→ RECORDS FOR PROCESSING
-------------------------
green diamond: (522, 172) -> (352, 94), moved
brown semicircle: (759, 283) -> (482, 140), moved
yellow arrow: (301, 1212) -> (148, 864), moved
-------------------------
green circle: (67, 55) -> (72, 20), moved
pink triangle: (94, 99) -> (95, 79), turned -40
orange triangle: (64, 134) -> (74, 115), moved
-------------------------
Precisely the lines between those holding "green diamond: (522, 172) -> (352, 94), moved" and "yellow arrow: (301, 1212)", inclusive, are to be reproduced from the listing above, with nothing added.

→ YOUR RESPONSE
green diamond: (522, 172) -> (352, 94), moved
brown semicircle: (759, 283) -> (482, 140), moved
yellow arrow: (301, 1212) -> (148, 864), moved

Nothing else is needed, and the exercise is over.